#### Records supplied:

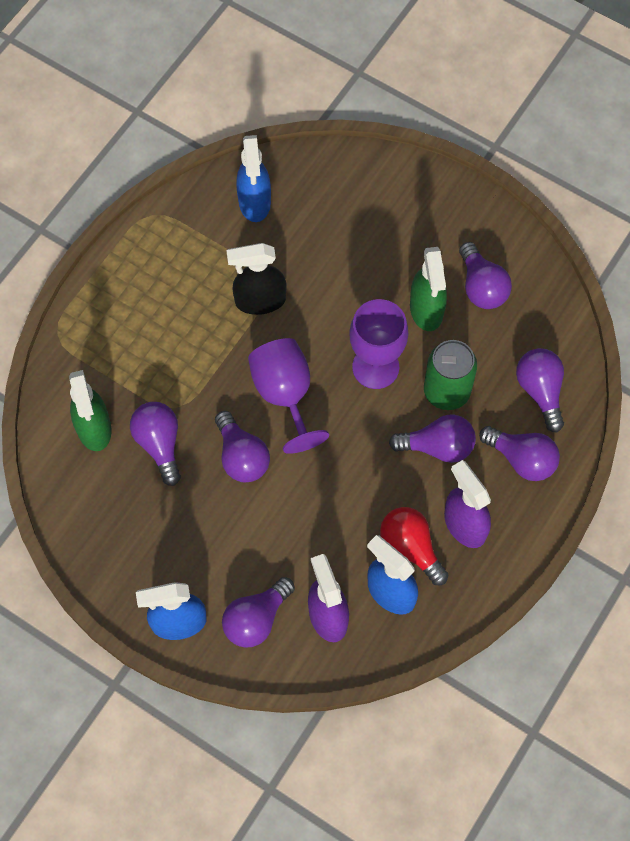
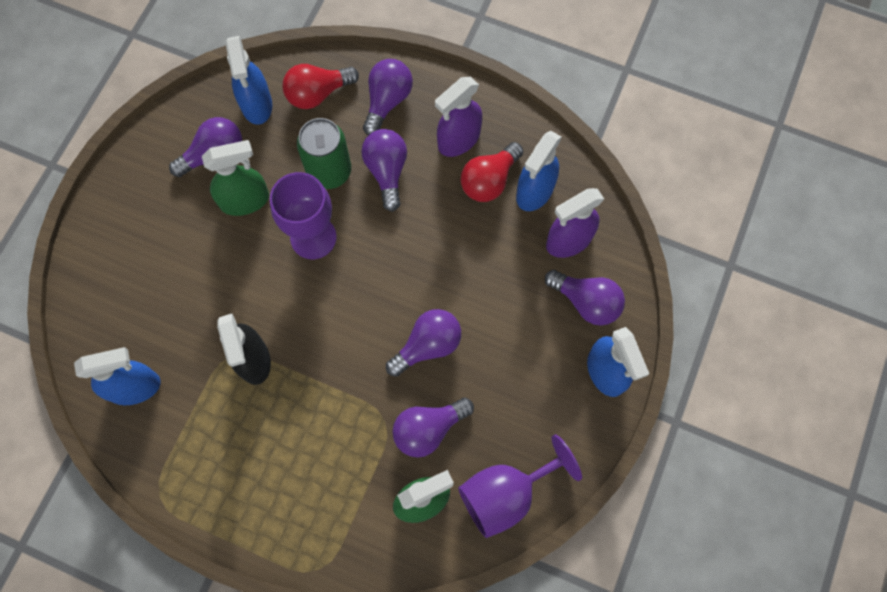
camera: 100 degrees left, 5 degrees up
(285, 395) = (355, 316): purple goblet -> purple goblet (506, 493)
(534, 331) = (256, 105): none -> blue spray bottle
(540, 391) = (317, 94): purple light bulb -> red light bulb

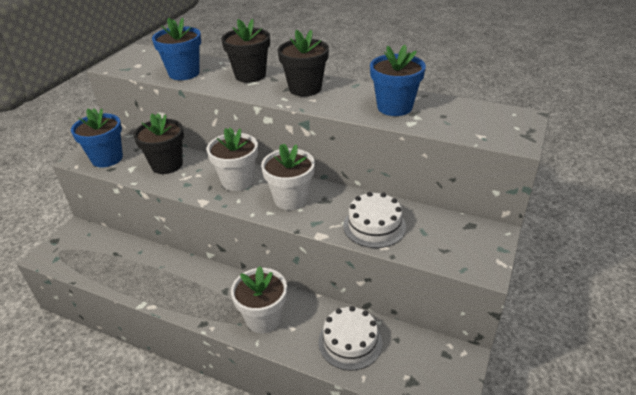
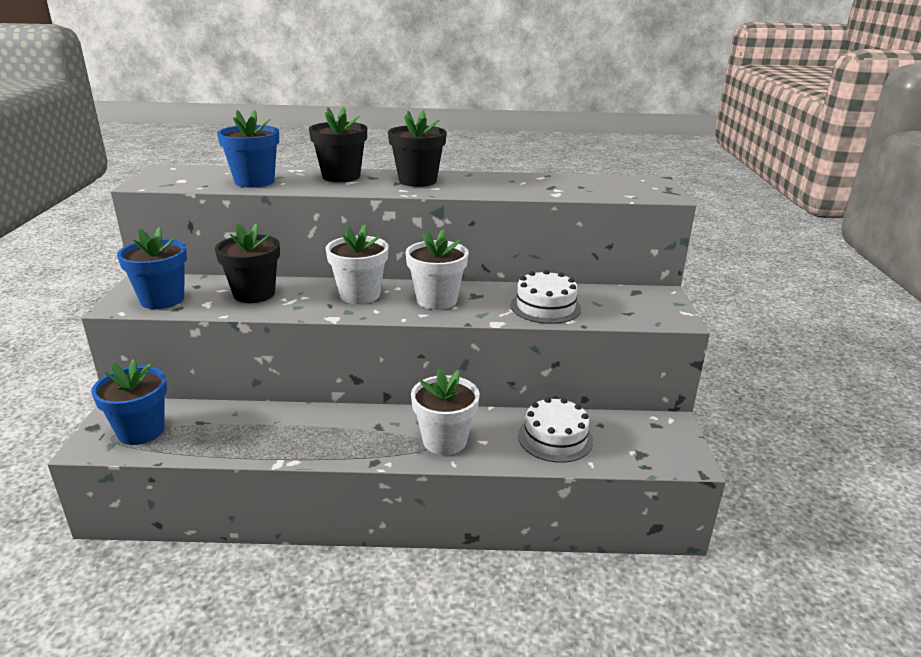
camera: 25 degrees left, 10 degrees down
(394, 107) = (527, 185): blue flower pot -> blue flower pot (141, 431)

#### Task statement:
Each entry is to be transcribed verbatim, and any picture in it is to be skipped.

#### Solution to this problem:
camera: 100 degrees left, 5 degrees up
(285, 395) = (355, 316): purple goblet -> purple goblet (506, 493)
(534, 331) = (256, 105): none -> blue spray bottle
(540, 391) = (317, 94): purple light bulb -> red light bulb

camera: 25 degrees left, 10 degrees down
(394, 107) = (527, 185): blue flower pot -> blue flower pot (141, 431)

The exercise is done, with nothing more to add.